## Exercise brief:
Your output should be the lines from the one with "was: orange glasses" through the last line of the records below, exactly as written, minus the pictures.

[Object state change records]
********
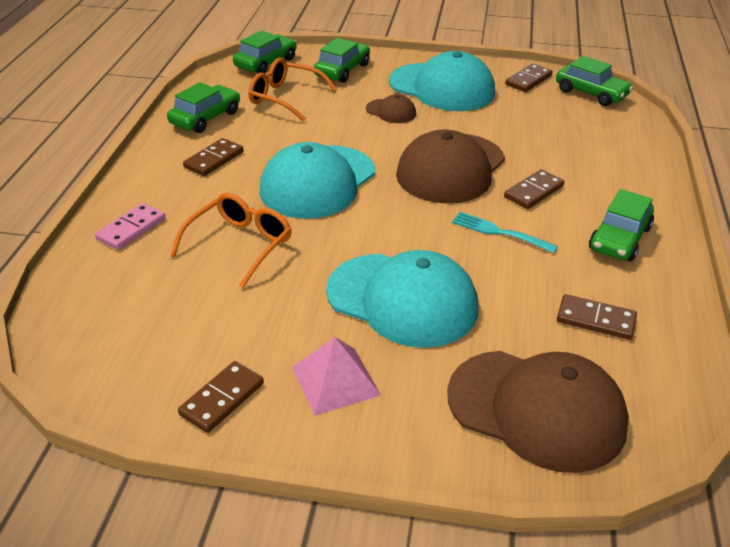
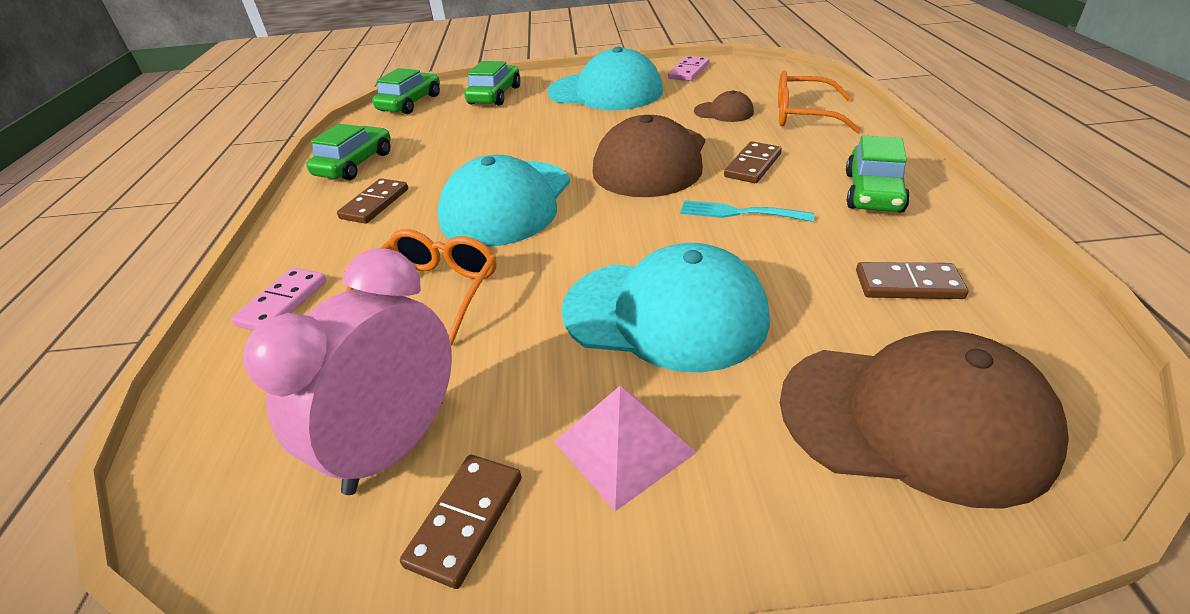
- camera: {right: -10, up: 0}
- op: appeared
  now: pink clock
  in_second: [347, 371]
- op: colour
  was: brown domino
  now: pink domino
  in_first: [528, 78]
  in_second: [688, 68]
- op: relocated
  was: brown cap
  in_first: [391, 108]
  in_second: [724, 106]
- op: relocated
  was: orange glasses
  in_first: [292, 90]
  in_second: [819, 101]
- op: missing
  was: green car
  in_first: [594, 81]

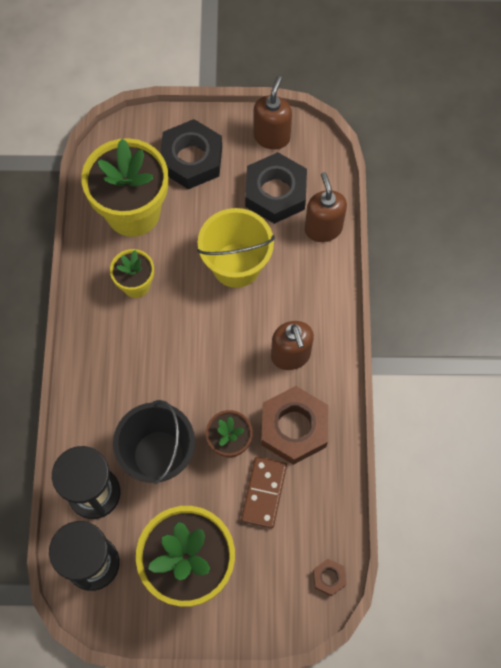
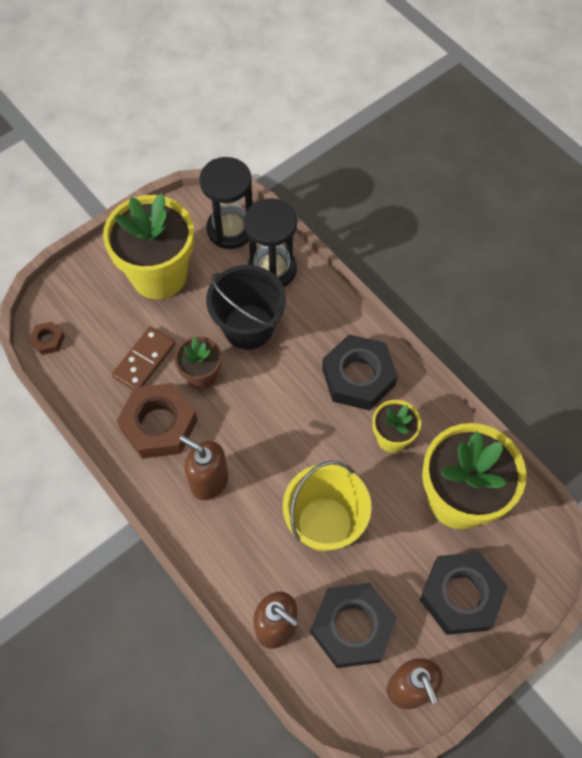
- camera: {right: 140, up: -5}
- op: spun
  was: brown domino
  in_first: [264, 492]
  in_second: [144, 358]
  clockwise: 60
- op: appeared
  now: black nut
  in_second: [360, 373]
********
## Written answer:
  was: orange glasses
  in_first: [292, 90]
  in_second: [819, 101]
- op: missing
  was: green car
  in_first: [594, 81]

- camera: {right: 140, up: -5}
- op: spun
  was: brown domino
  in_first: [264, 492]
  in_second: [144, 358]
  clockwise: 60
- op: appeared
  now: black nut
  in_second: [360, 373]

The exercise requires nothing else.